Task objective => From the entries that follow, work out how many lines contain "purple". Write the number only.

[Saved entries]
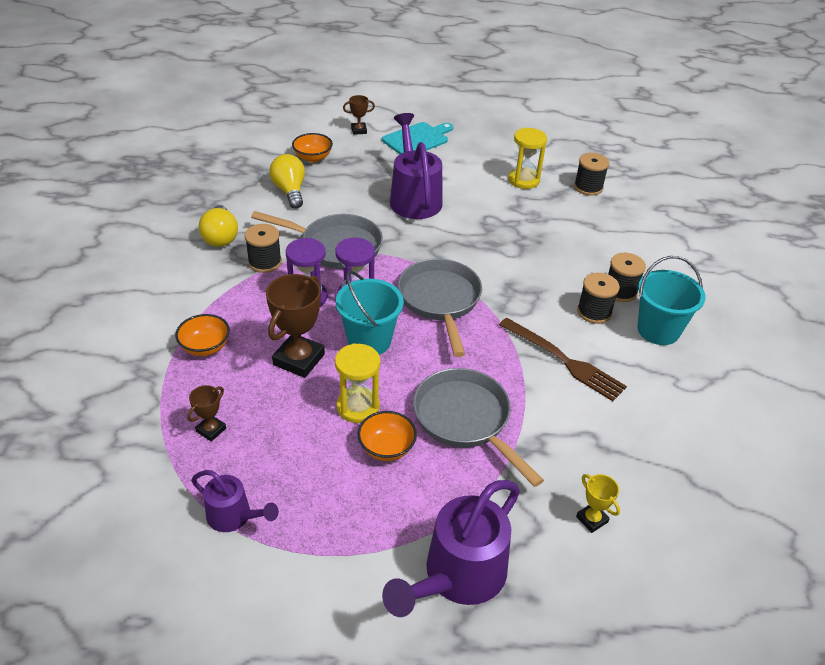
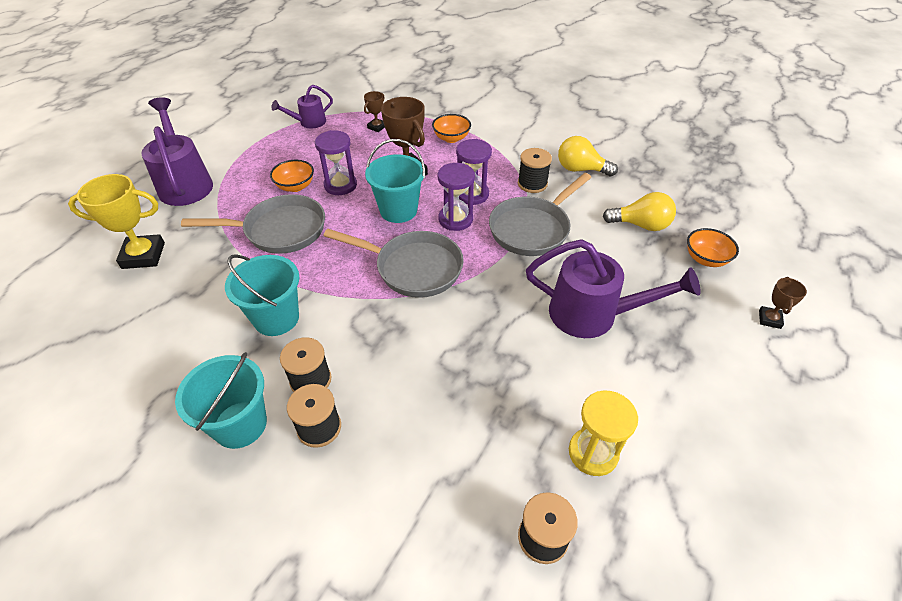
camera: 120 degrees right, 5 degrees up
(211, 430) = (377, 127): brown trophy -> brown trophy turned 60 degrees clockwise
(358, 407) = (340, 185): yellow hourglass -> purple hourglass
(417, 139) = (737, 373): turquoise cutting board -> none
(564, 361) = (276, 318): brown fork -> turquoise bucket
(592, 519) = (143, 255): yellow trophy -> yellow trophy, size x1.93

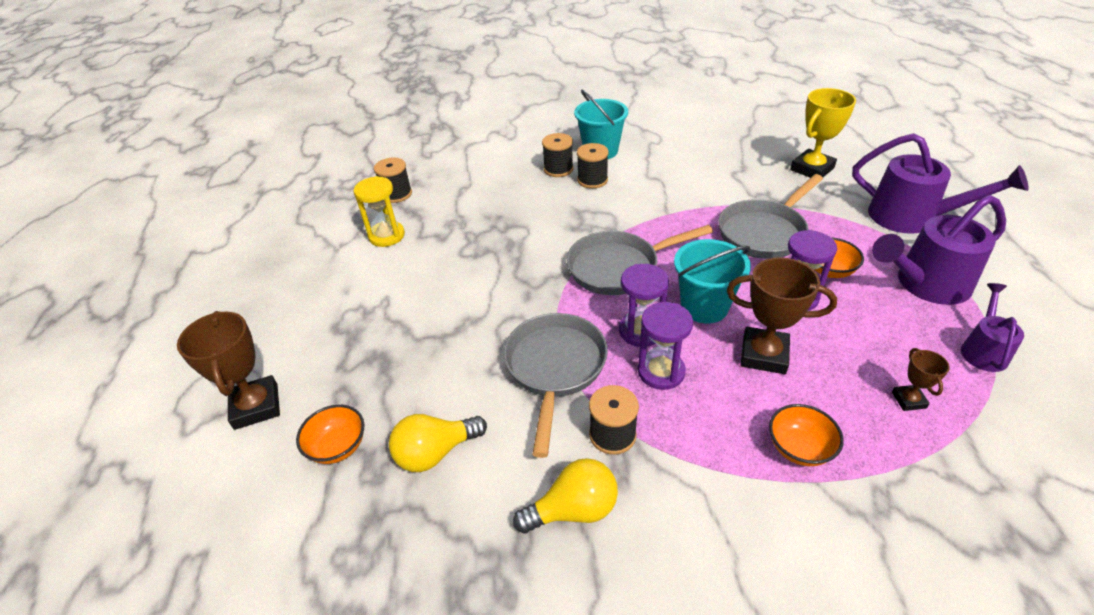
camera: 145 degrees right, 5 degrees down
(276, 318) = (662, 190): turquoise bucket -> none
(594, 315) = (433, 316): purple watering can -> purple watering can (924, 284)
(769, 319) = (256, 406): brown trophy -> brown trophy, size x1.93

Reply => 2